## Data for analysis:
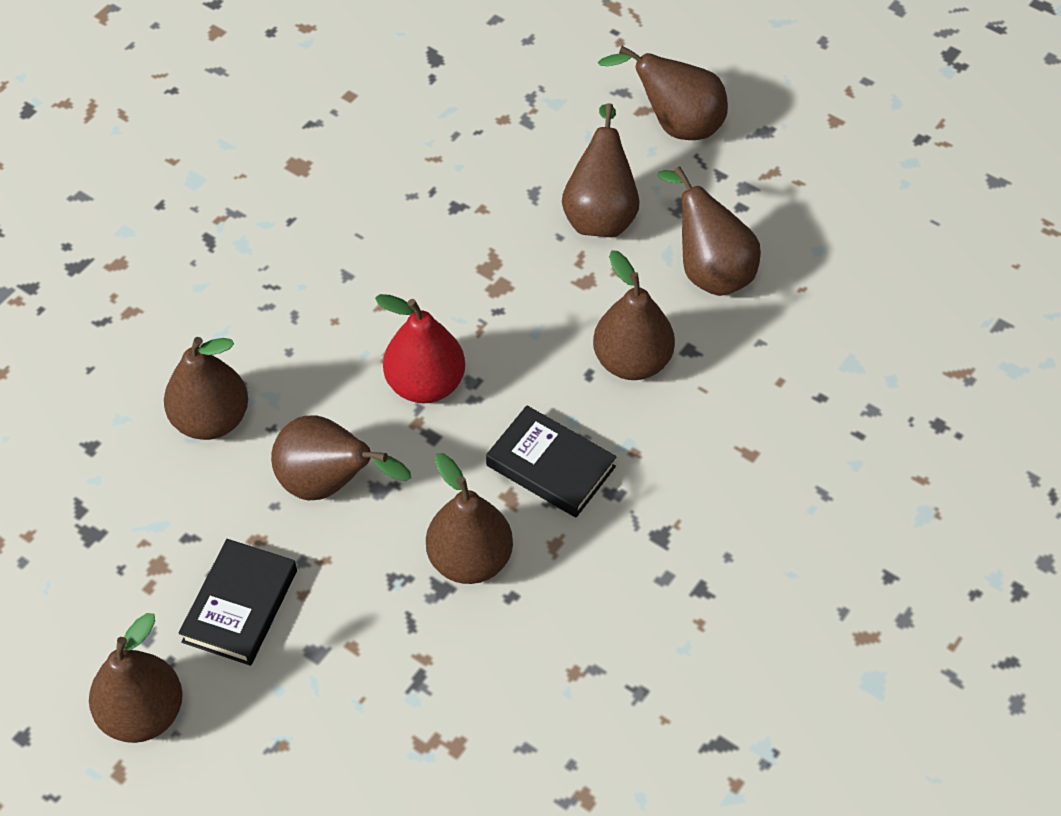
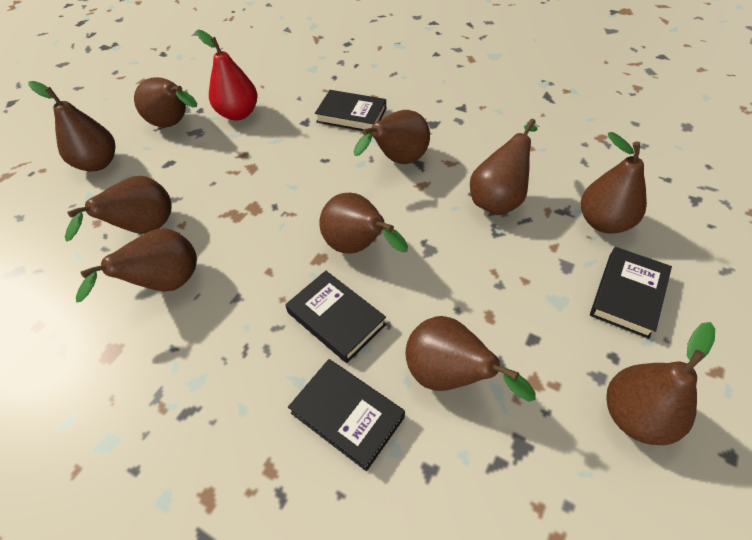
black book: 2 -> 4
brown pear: 8 -> 10

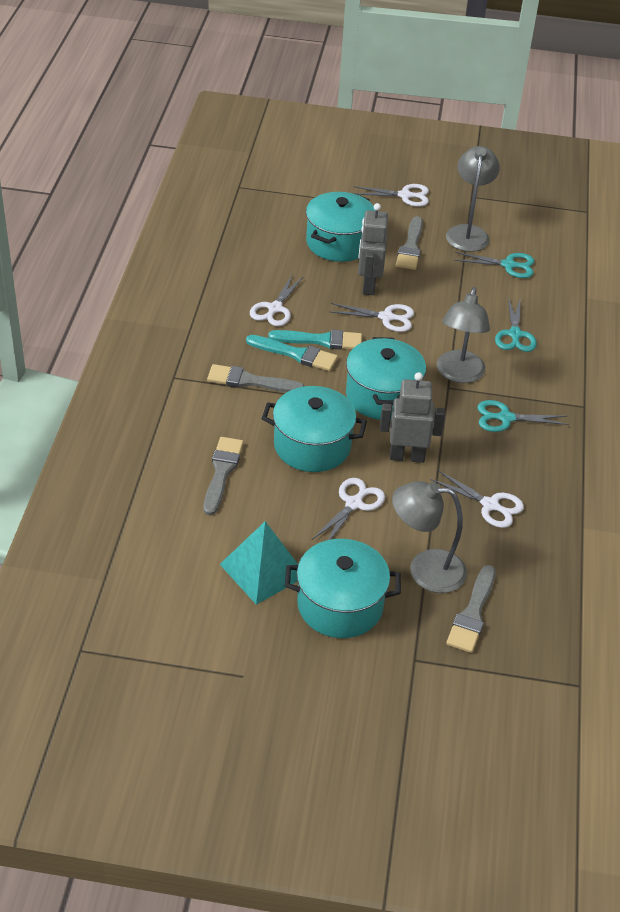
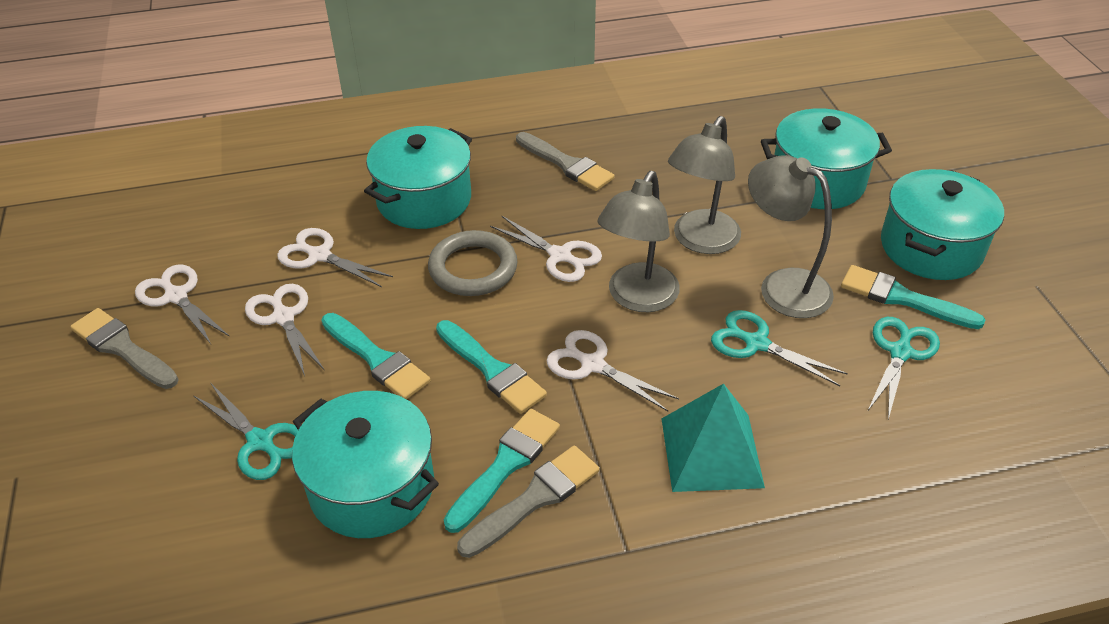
grey brush: 4 -> 3
grey ring: 0 -> 1
grey robot: 2 -> 0
turquoise brush: 2 -> 4

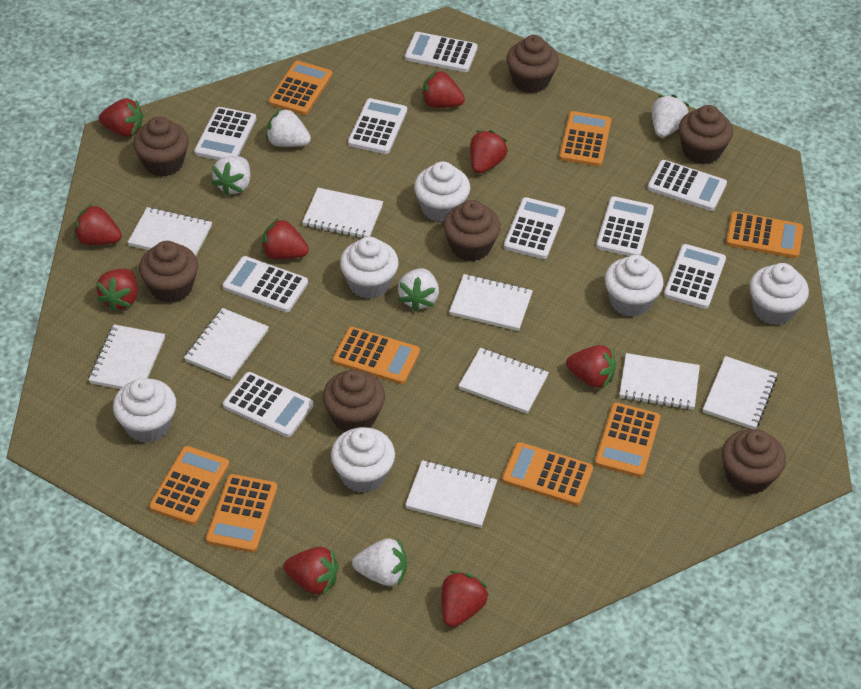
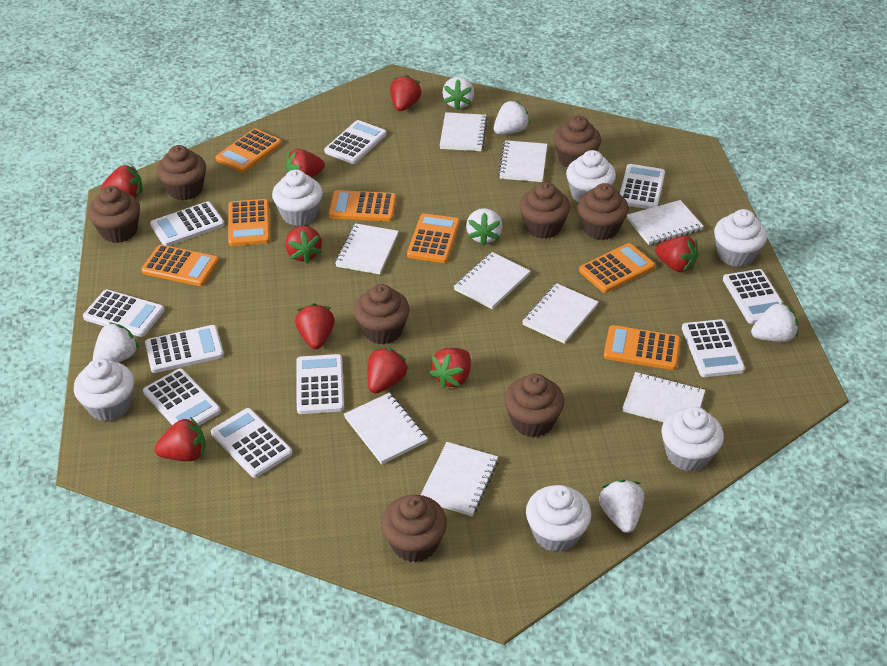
brown cupcake: 7 -> 8
orange calculator: 8 -> 7
white calculator: 9 -> 10
white strawberry: 5 -> 6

## Goal of the exercise:
Every line above with the word "white" belongs in the answer, copied as written.

## Task solution:
white calculator: 9 -> 10
white strawberry: 5 -> 6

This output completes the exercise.